TO DO. Look below for the line containing "MATRIX2 pin GND: GND -> 5V", then write out that line and every line after it to the end, exactly, minus the pictures.

EXERCISE MATERIAL.
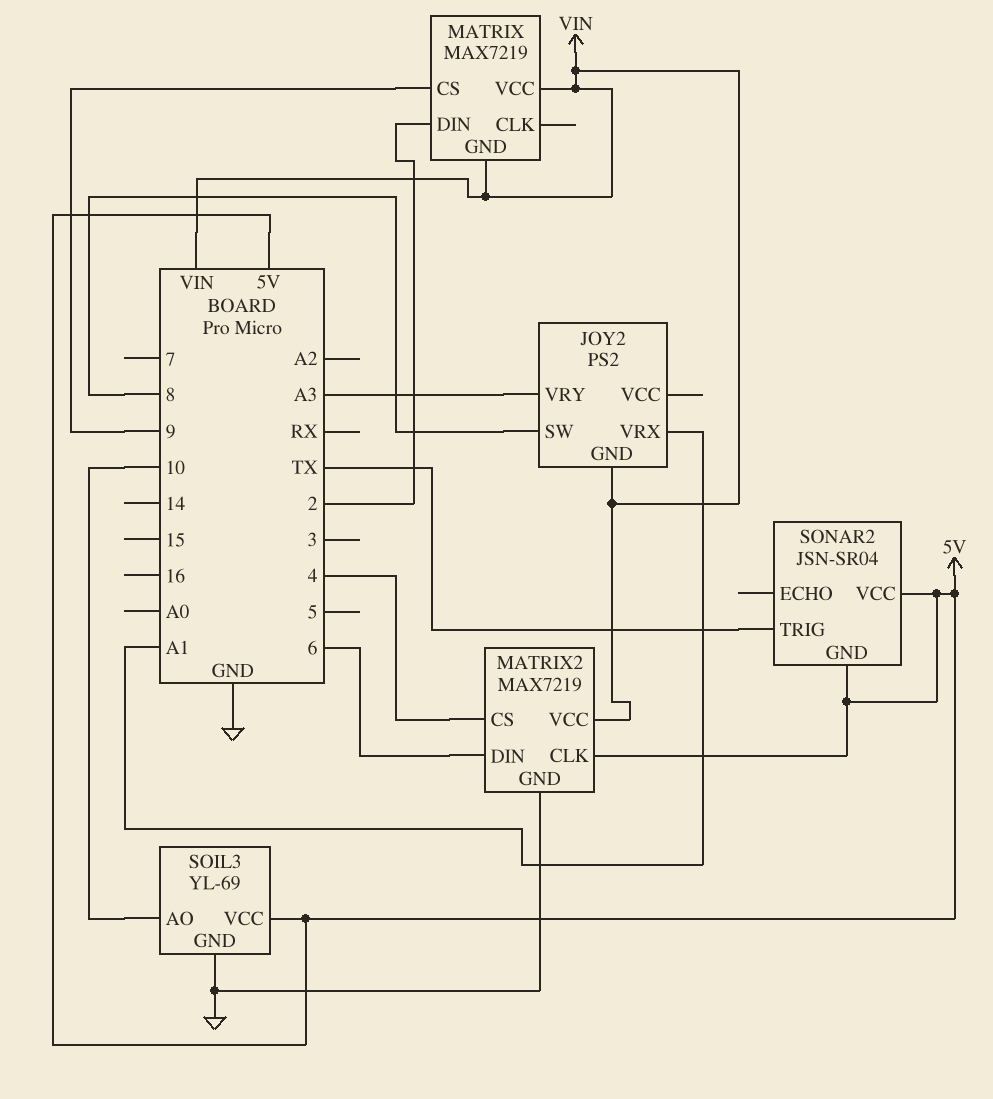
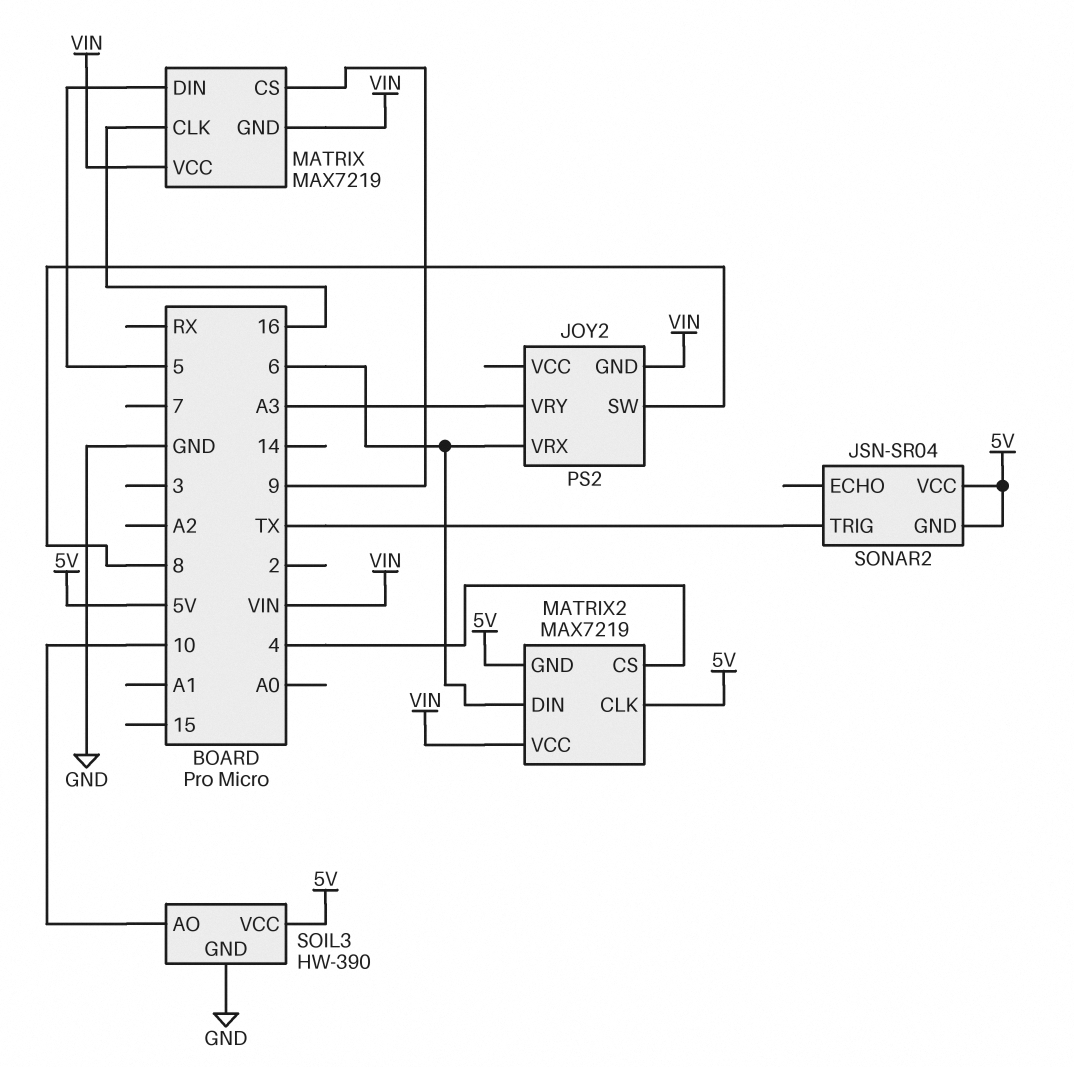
JOY2 pin VRX: A1 -> 6
MATRIX pin CLK: none -> 16
MATRIX pin DIN: 2 -> 5
MATRIX2 pin GND: GND -> 5V
SOIL3: YL-69 -> HW-390

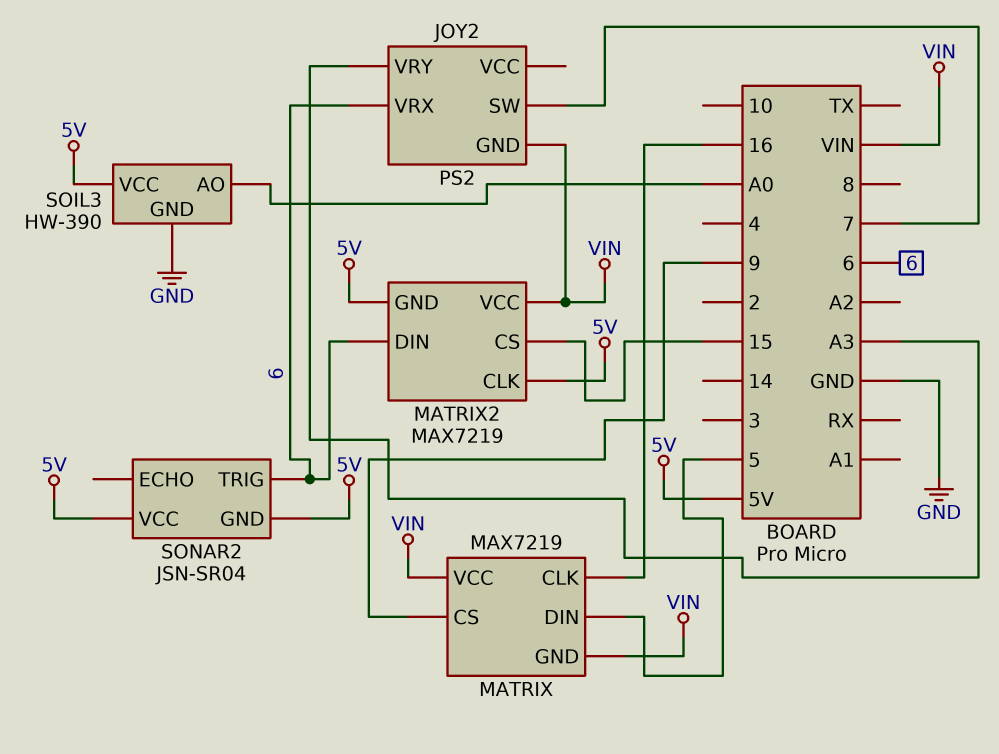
JOY2 pin SW: 8 -> 7
MATRIX2 pin CS: 4 -> 15
SOIL3 pin AO: 10 -> A0
SONAR2 pin TRIG: TX -> 6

TASK OUTPUT.
MATRIX2 pin GND: GND -> 5V
SOIL3: YL-69 -> HW-390

JOY2 pin SW: 8 -> 7
MATRIX2 pin CS: 4 -> 15
SOIL3 pin AO: 10 -> A0
SONAR2 pin TRIG: TX -> 6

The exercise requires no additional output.